#### DIRECTIONS FOR THIS TASK:
Look for "removed" in each line of the entries, and return the matching lines.

#### INPUT MATERIAL:
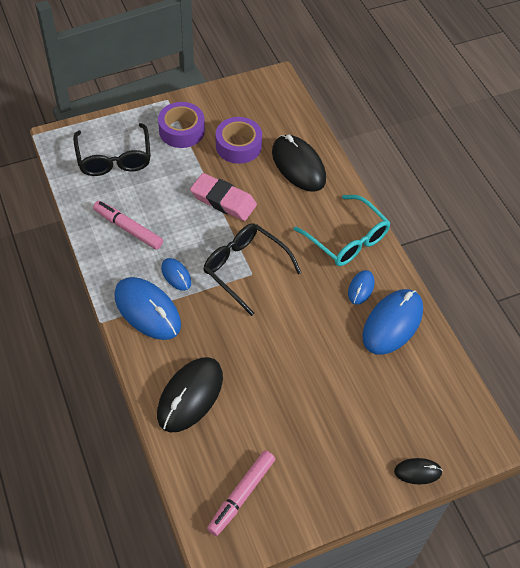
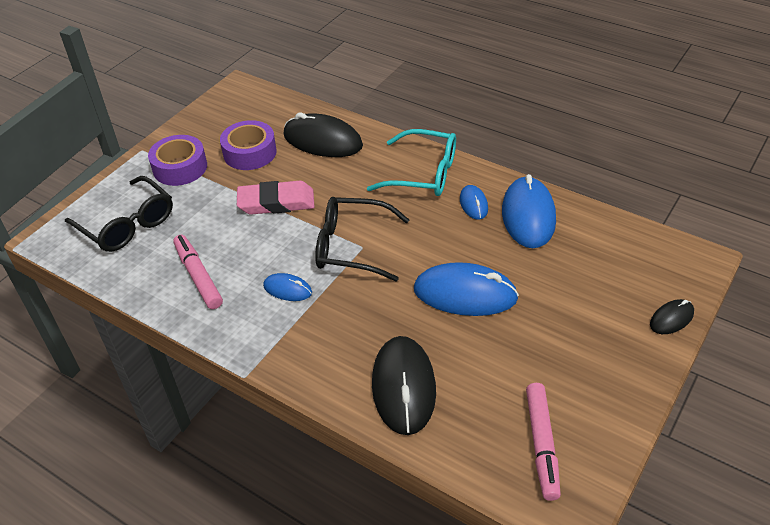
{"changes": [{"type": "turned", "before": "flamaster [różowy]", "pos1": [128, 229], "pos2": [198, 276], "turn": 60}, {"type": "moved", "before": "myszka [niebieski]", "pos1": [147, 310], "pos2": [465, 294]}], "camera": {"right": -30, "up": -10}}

---

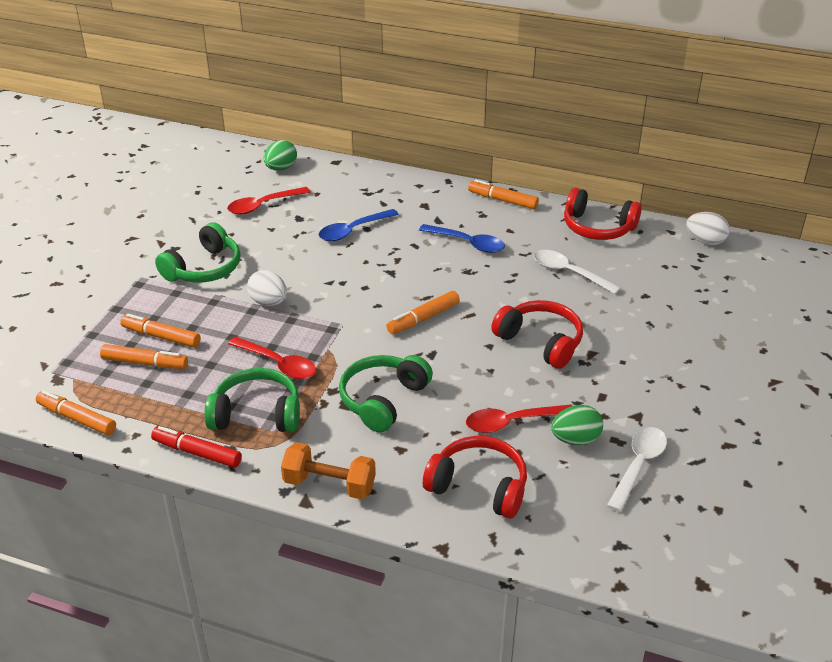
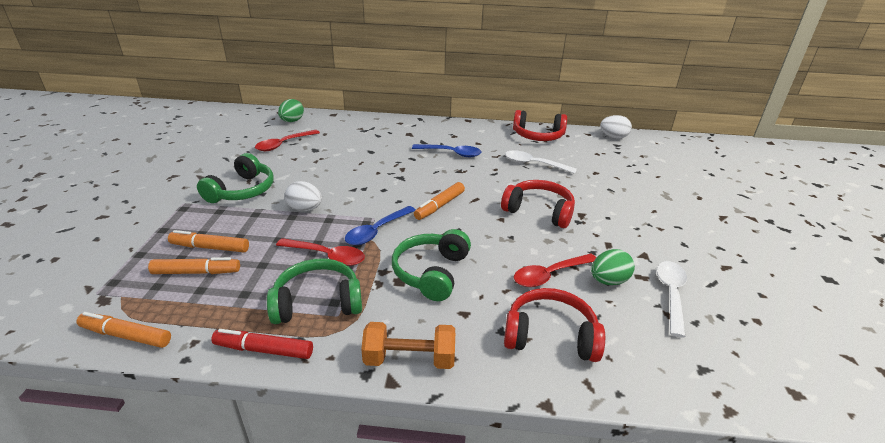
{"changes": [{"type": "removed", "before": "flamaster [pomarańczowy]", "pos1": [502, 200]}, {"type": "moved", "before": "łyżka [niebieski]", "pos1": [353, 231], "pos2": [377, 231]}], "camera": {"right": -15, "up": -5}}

---

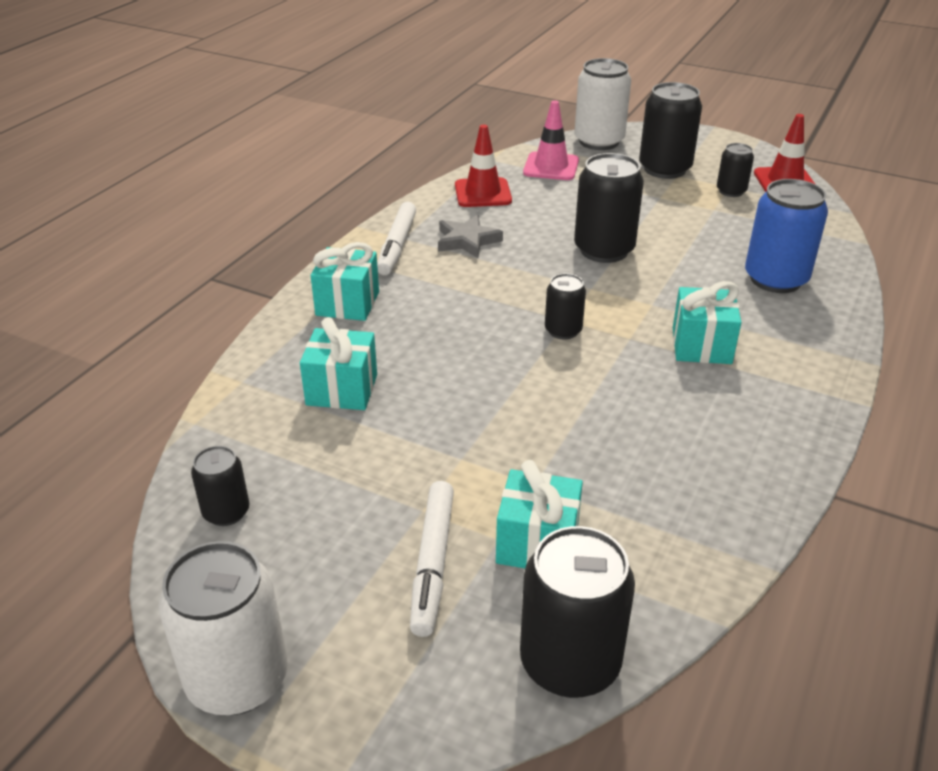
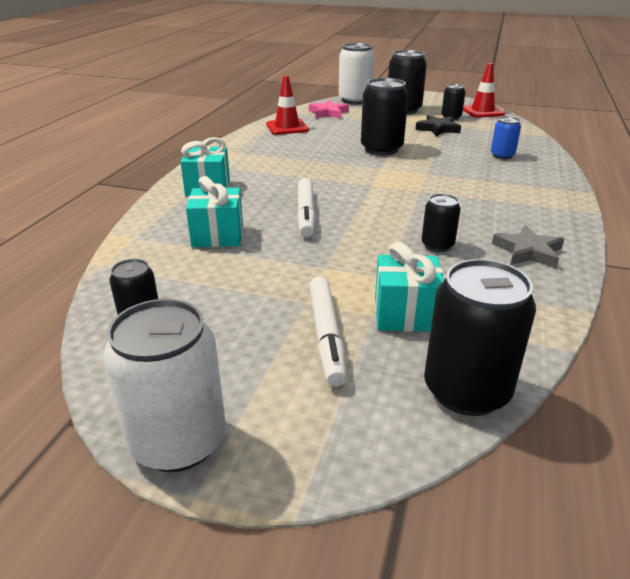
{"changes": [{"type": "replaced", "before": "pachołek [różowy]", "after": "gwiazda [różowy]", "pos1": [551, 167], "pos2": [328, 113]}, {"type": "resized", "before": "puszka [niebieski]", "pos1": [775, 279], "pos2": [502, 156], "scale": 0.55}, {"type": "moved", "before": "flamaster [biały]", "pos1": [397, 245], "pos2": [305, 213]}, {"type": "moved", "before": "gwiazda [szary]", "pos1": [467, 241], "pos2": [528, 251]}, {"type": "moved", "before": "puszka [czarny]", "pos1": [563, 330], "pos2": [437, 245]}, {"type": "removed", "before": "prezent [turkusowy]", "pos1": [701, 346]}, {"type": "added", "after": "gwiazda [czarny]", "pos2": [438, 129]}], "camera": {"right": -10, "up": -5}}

#### EXPECTED OUTPUT:
{"changes": [{"type": "removed", "before": "flamaster [pomarańczowy]", "pos1": [502, 200]}, {"type": "moved", "before": "łyżka [niebieski]", "pos1": [353, 231], "pos2": [377, 231]}], "camera": {"right": -15, "up": -5}}
{"changes": [{"type": "replaced", "before": "pachołek [różowy]", "after": "gwiazda [różowy]", "pos1": [551, 167], "pos2": [328, 113]}, {"type": "resized", "before": "puszka [niebieski]", "pos1": [775, 279], "pos2": [502, 156], "scale": 0.55}, {"type": "moved", "before": "flamaster [biały]", "pos1": [397, 245], "pos2": [305, 213]}, {"type": "moved", "before": "gwiazda [szary]", "pos1": [467, 241], "pos2": [528, 251]}, {"type": "moved", "before": "puszka [czarny]", "pos1": [563, 330], "pos2": [437, 245]}, {"type": "removed", "before": "prezent [turkusowy]", "pos1": [701, 346]}, {"type": "added", "after": "gwiazda [czarny]", "pos2": [438, 129]}], "camera": {"right": -10, "up": -5}}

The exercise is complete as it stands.